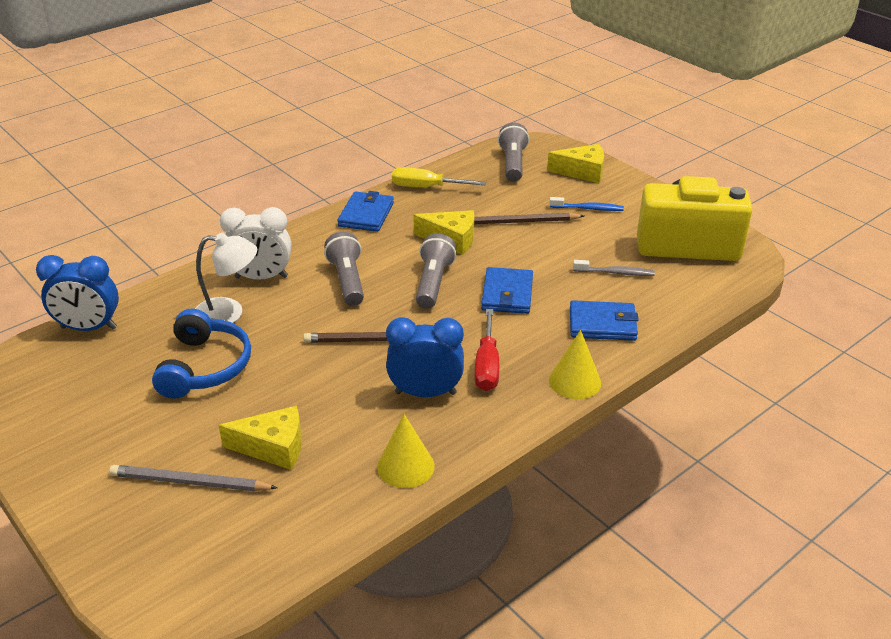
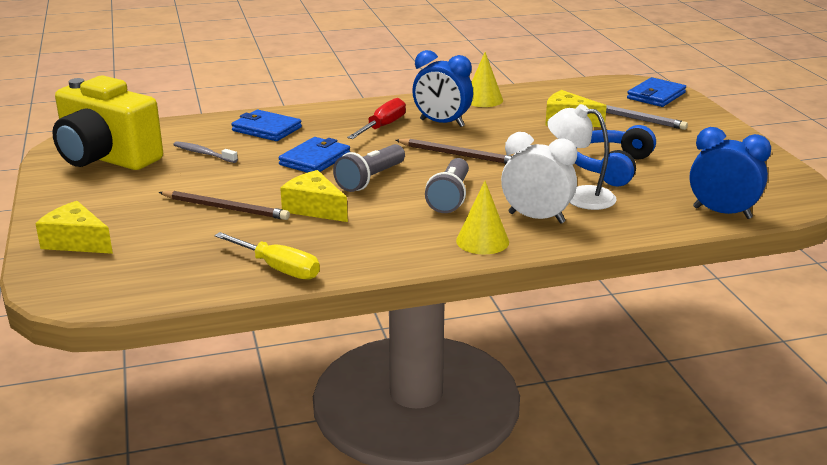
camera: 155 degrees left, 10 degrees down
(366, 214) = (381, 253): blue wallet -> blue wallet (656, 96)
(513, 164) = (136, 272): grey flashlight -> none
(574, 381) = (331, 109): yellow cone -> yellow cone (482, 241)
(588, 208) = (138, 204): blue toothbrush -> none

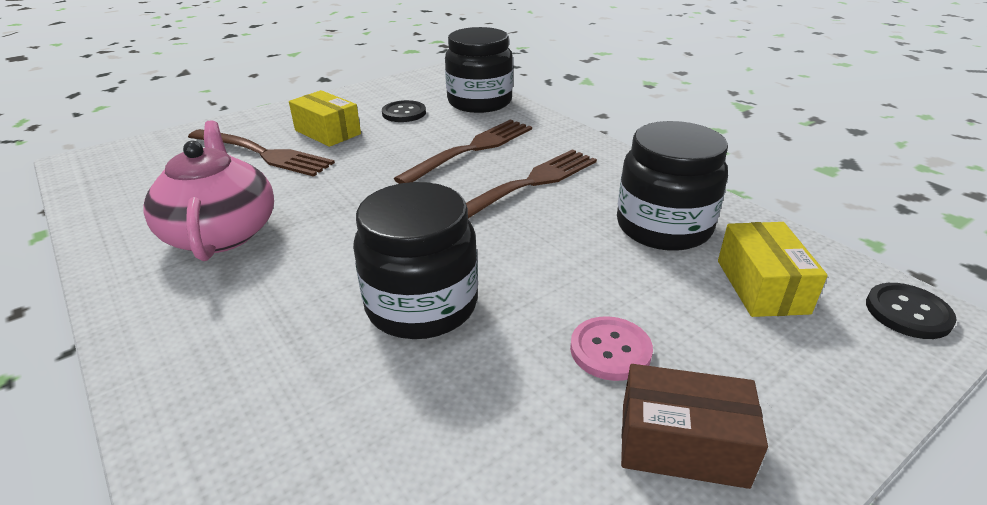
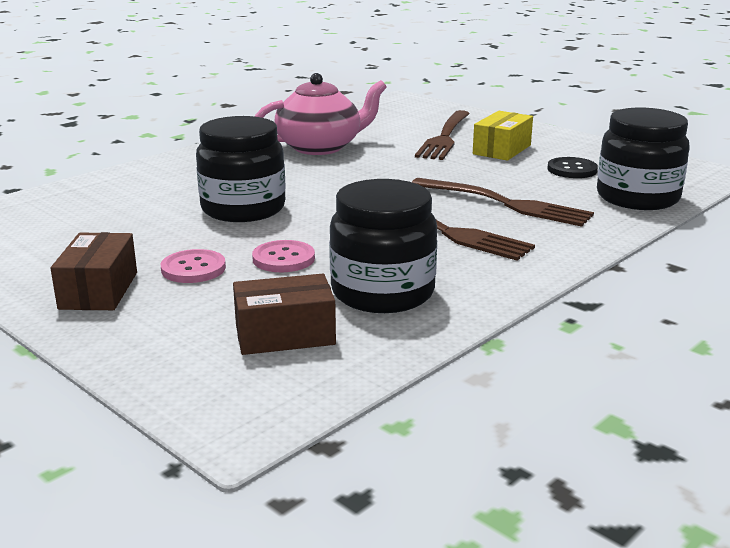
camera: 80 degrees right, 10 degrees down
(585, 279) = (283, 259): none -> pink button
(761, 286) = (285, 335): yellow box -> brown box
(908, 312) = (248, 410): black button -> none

____

• Exercise:
This calls for each record above to be set down exactly, with the images skipped.

• Output for this exercise:
camera: 155 degrees left, 10 degrees down
(366, 214) = (381, 253): blue wallet -> blue wallet (656, 96)
(513, 164) = (136, 272): grey flashlight -> none
(574, 381) = (331, 109): yellow cone -> yellow cone (482, 241)
(588, 208) = (138, 204): blue toothbrush -> none

camera: 80 degrees right, 10 degrees down
(585, 279) = (283, 259): none -> pink button
(761, 286) = (285, 335): yellow box -> brown box
(908, 312) = (248, 410): black button -> none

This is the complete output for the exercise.